## Assignment
State the number of lines in these records that include the string "left", and say nothing more.

## Dataset records

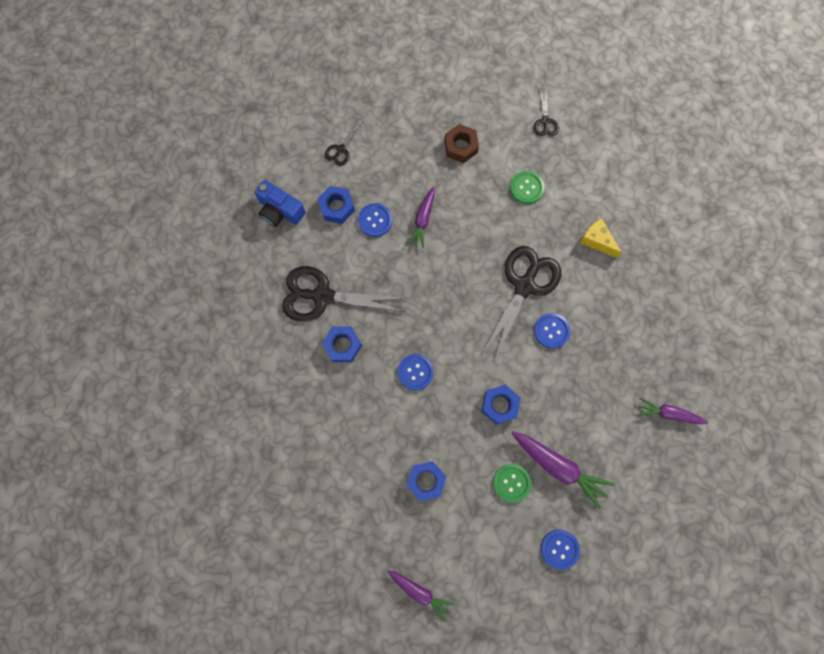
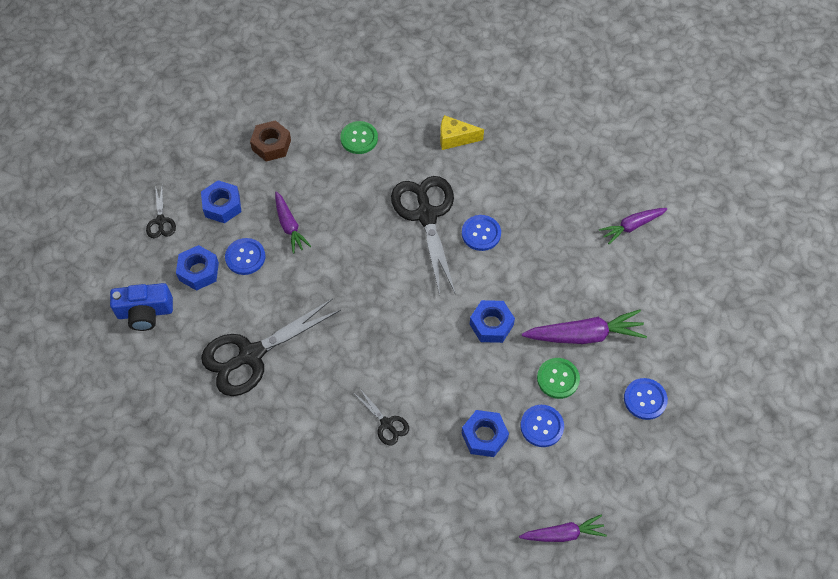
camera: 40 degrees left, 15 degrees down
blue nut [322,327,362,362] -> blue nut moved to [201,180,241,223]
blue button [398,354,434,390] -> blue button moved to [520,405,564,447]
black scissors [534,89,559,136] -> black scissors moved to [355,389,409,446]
* * *
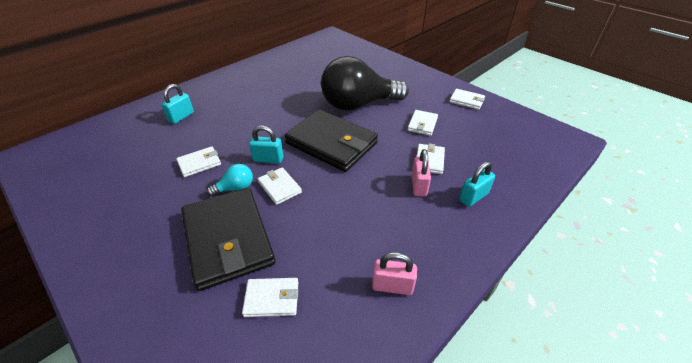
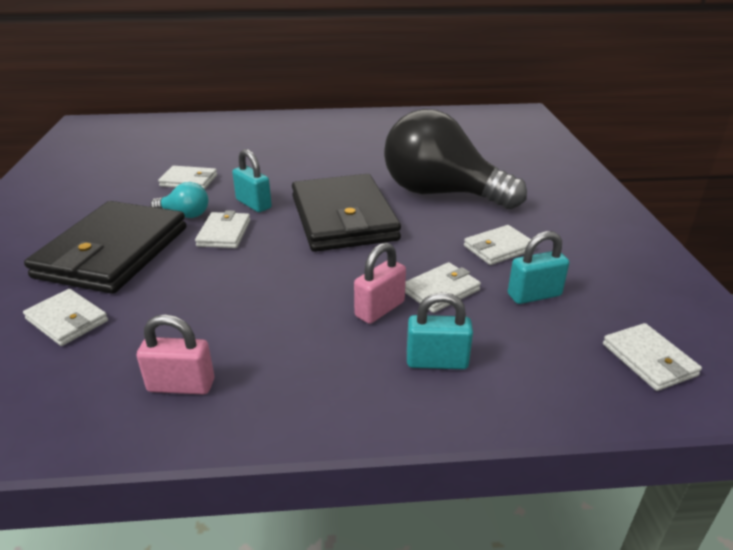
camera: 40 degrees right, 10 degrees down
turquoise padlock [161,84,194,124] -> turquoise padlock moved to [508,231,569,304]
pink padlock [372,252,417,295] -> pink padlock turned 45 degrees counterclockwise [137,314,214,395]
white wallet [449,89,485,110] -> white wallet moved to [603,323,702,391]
* * *
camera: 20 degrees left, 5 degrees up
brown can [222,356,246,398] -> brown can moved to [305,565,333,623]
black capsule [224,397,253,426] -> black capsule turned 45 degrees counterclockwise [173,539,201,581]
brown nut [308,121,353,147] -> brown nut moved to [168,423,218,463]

## Task answer
2